Goal of the exercise: Gather and copy out every line of the items below that contains the string "searching", matching case exactly.

··· Information shown ···

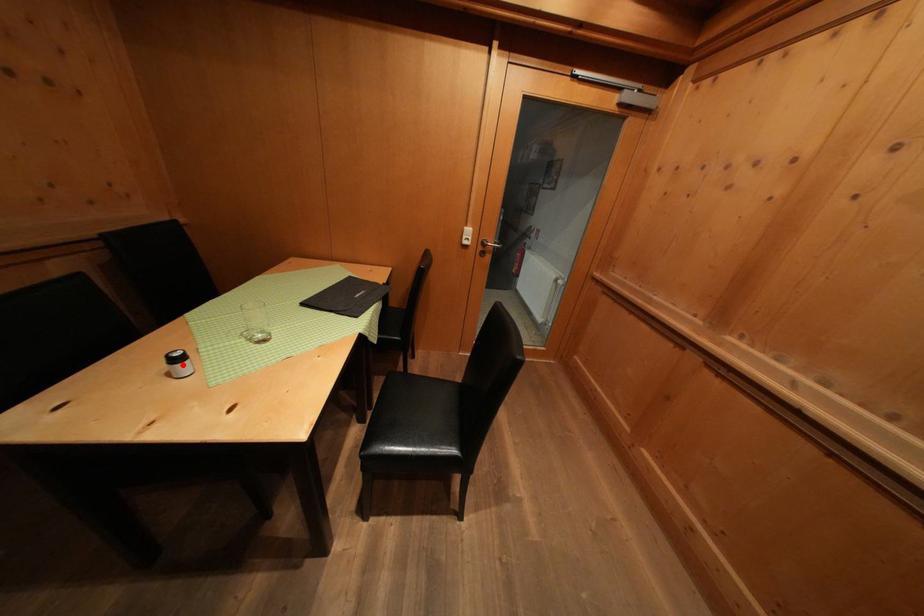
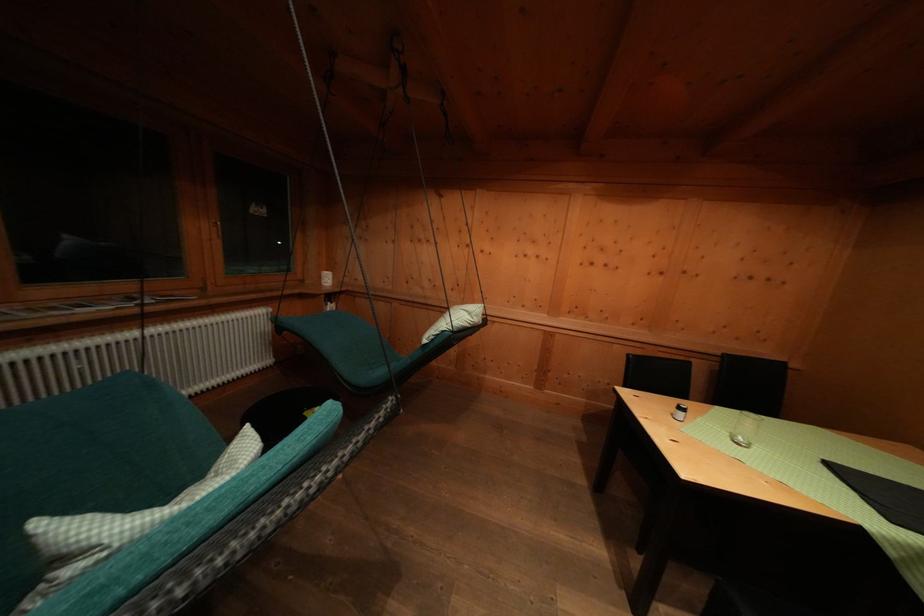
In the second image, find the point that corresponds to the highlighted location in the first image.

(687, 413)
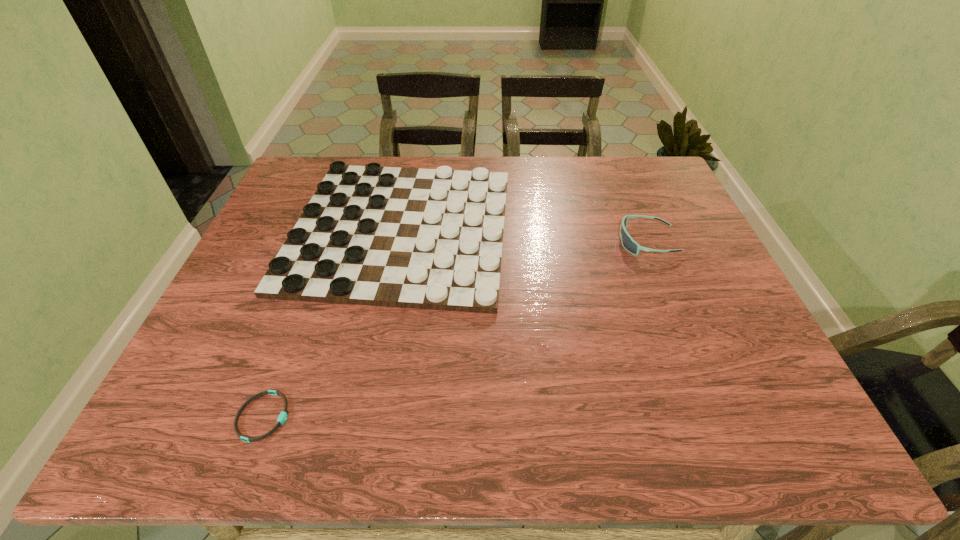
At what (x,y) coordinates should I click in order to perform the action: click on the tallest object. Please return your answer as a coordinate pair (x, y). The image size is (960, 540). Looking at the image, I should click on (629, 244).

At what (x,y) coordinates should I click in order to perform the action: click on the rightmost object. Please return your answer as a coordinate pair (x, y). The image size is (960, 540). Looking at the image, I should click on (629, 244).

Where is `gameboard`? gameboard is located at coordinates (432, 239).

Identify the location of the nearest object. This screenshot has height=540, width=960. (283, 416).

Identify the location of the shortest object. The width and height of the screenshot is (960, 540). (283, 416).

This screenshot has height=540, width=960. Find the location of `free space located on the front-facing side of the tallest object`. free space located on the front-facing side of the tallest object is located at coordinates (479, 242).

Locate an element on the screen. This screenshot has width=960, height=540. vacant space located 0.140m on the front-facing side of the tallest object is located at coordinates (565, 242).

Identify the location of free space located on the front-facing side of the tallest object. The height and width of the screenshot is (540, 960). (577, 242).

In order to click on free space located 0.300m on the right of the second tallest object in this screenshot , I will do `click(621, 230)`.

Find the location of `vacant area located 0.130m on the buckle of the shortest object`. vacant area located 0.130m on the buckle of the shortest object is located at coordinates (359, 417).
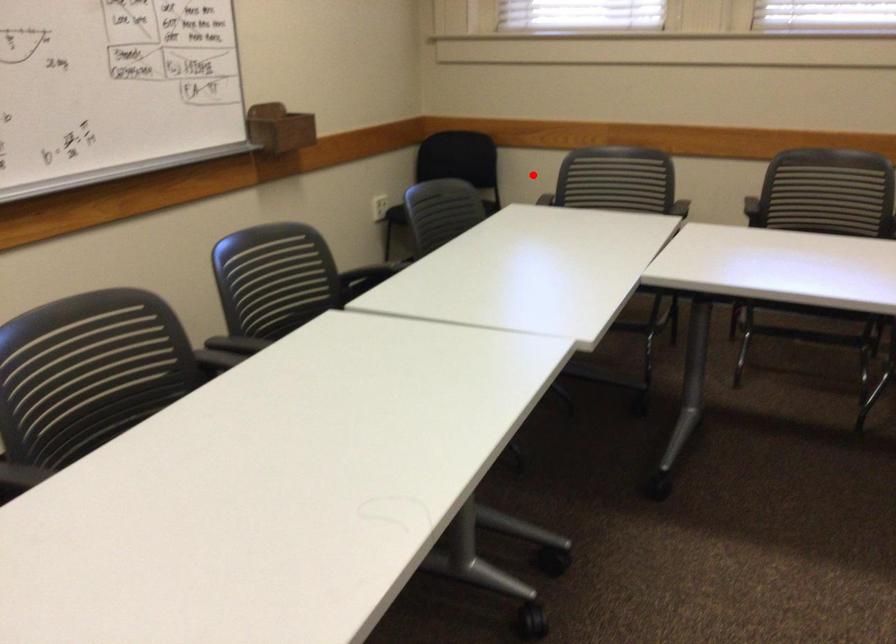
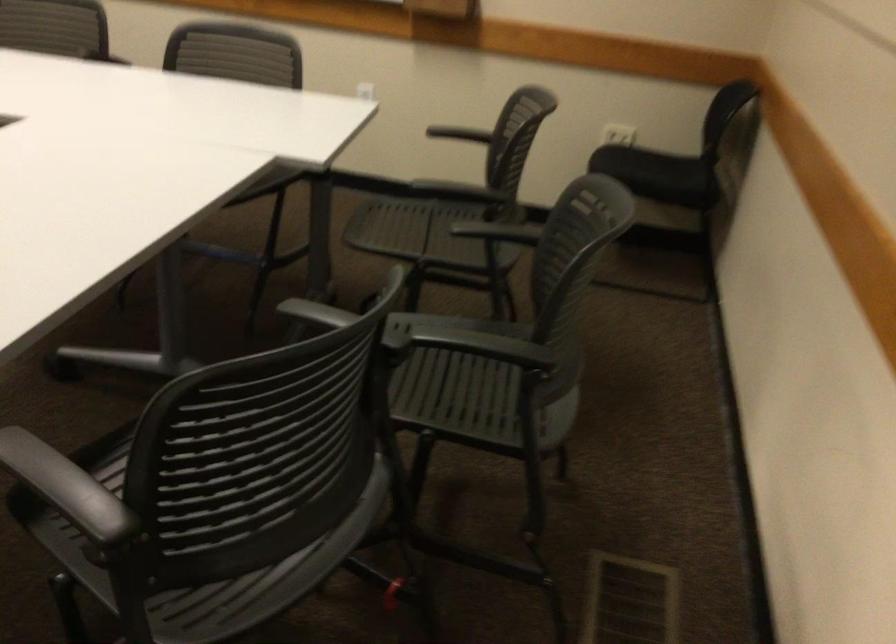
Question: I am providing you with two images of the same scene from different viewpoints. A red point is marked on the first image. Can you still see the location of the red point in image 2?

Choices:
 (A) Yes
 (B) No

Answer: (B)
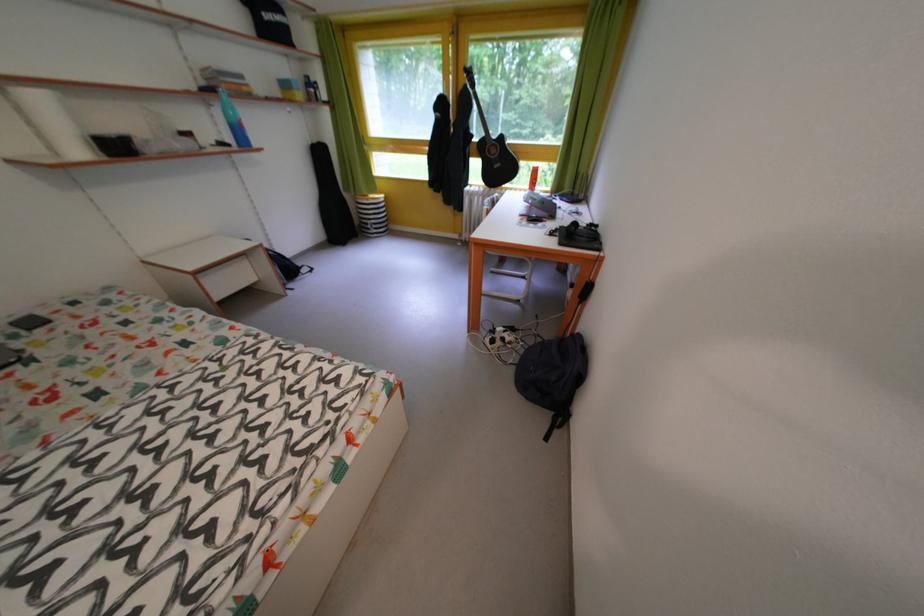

···
··· Information shown ···

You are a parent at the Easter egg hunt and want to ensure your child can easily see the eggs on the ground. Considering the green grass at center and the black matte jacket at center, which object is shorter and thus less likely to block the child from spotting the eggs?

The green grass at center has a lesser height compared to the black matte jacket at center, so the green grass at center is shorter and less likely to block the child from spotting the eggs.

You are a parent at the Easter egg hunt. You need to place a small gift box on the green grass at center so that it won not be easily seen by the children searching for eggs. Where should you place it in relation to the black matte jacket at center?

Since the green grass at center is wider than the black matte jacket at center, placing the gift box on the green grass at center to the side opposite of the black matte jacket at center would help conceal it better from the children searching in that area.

···

Answer for this exercise:
You are a parent at the Easter egg hunt. You need to place a small gift box on the green grass at center so that it won not be easily seen by the children searching for eggs. Where should you place it in relation to the black matte jacket at center?
Since the green grass at center is wider than the black matte jacket at center, placing the gift box on the green grass at center to the side opposite of the black matte jacket at center would help conceal it better from the children searching in that area.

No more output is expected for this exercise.